## What needs to be done
In the records below, find the lines that include the string "white" and report how many there are, nothing else.

***

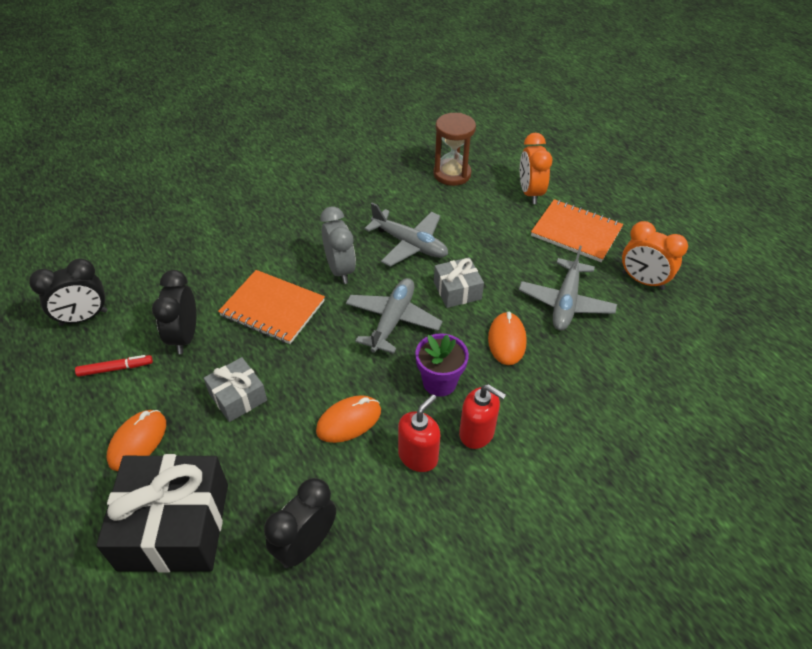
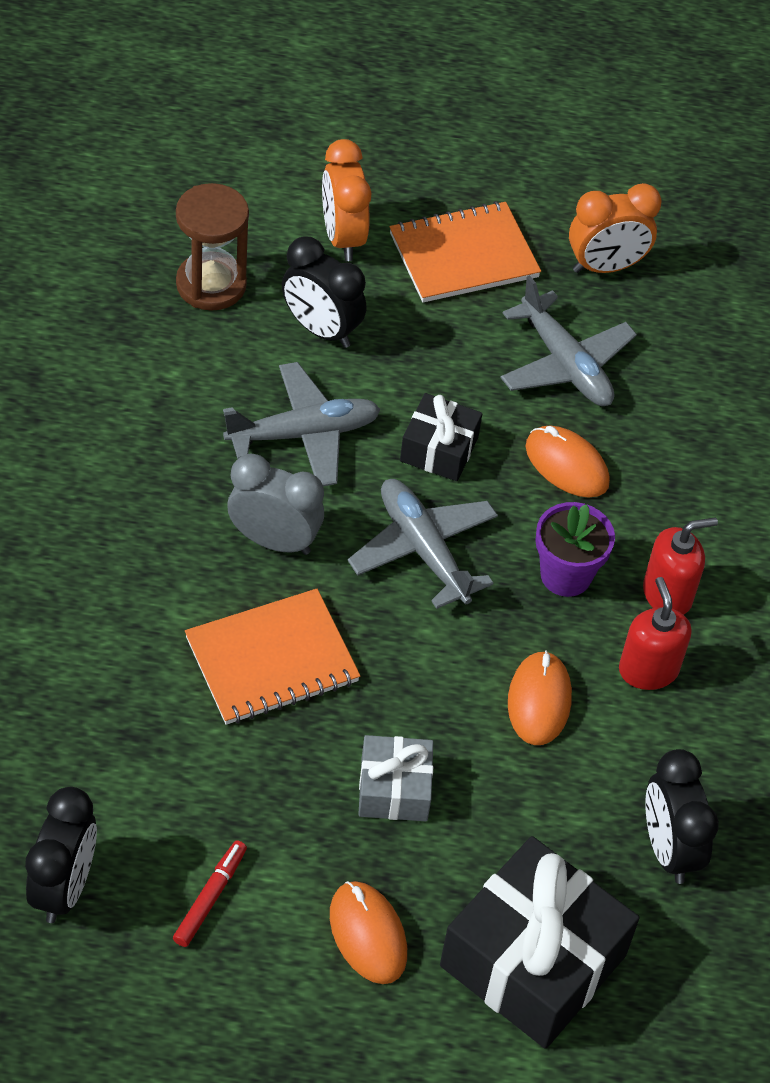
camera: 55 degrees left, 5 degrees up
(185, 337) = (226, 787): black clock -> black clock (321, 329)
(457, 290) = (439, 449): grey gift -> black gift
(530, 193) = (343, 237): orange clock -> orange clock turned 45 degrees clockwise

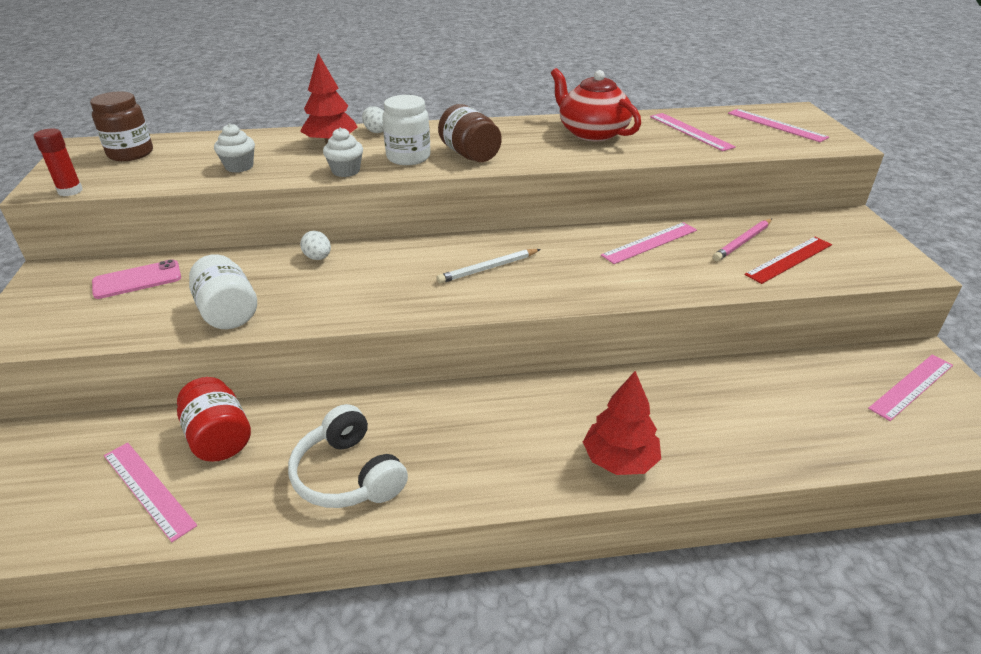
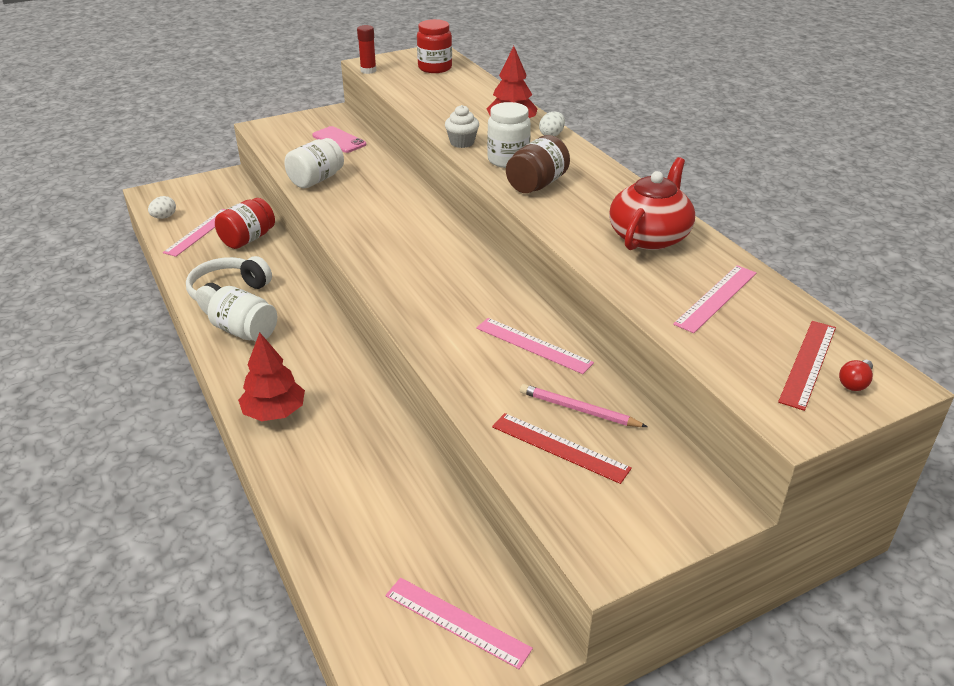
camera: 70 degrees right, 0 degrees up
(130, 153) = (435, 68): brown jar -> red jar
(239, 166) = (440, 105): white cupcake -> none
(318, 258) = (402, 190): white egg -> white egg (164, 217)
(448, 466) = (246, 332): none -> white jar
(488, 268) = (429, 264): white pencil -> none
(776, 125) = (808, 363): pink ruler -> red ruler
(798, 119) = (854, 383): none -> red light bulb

***

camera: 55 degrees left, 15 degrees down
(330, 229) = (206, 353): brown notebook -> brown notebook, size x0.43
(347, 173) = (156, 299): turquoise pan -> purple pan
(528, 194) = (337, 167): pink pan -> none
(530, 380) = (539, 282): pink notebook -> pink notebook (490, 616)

***

## Response for this exercise
4